⟨

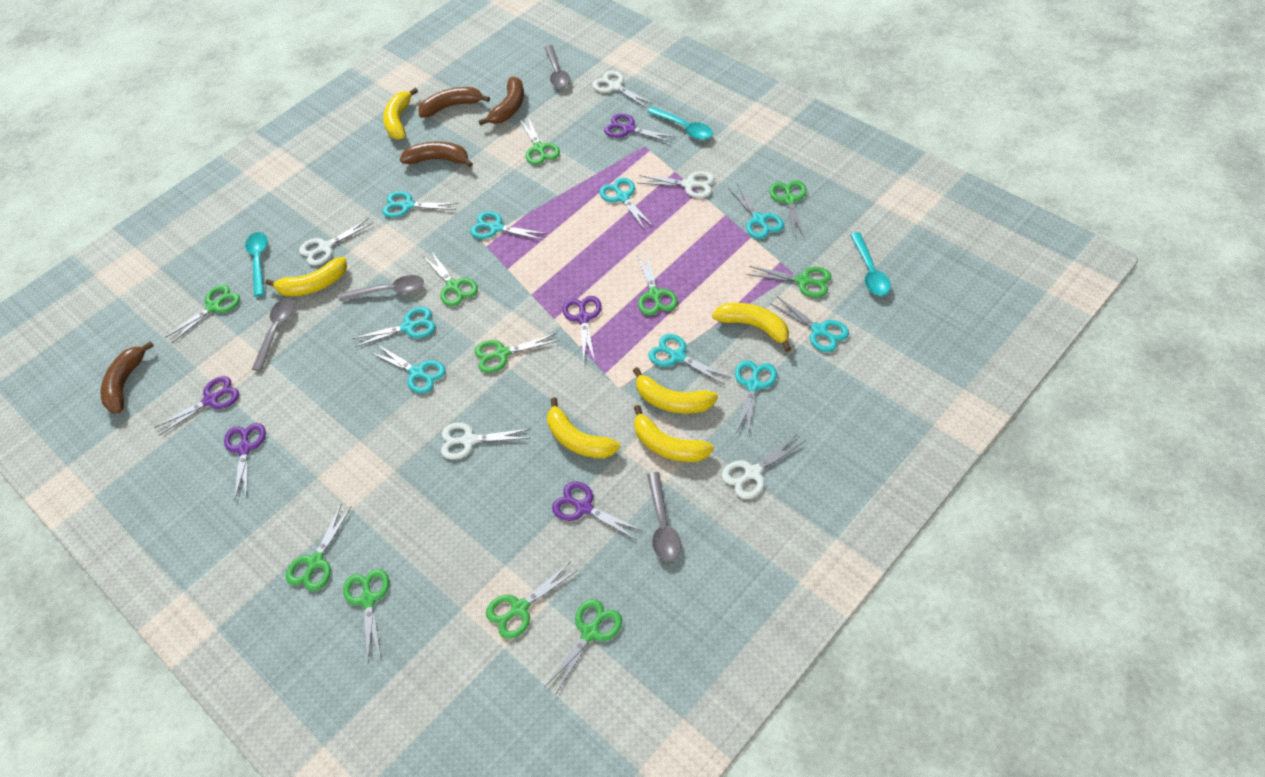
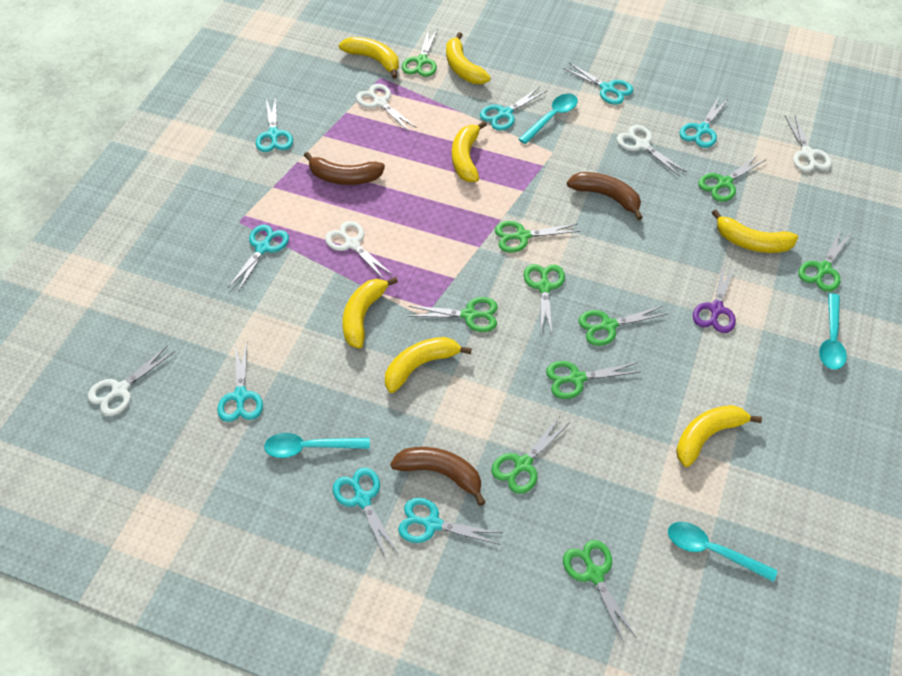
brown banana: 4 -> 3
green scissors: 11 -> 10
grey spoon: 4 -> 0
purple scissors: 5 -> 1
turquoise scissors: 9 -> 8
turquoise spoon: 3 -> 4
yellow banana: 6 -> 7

⟩
⟨

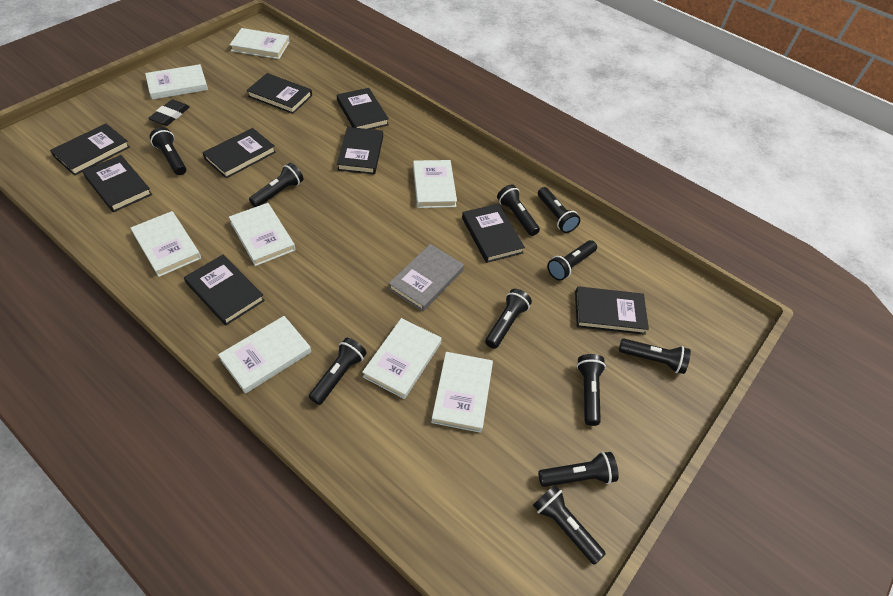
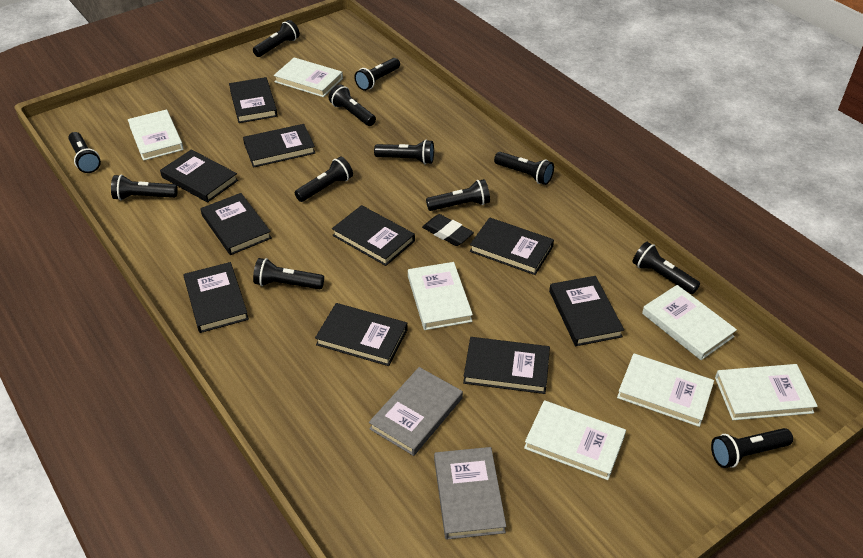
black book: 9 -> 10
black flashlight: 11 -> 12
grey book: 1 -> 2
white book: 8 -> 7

⟩

Going down the listing above, begin printing at the line with "brown banana: 4 -> 3" and finish with the line with "yellow banana: 6 -> 7", exactly as they appear.

ANSWER FOR THE TASK:
brown banana: 4 -> 3
green scissors: 11 -> 10
grey spoon: 4 -> 0
purple scissors: 5 -> 1
turquoise scissors: 9 -> 8
turquoise spoon: 3 -> 4
yellow banana: 6 -> 7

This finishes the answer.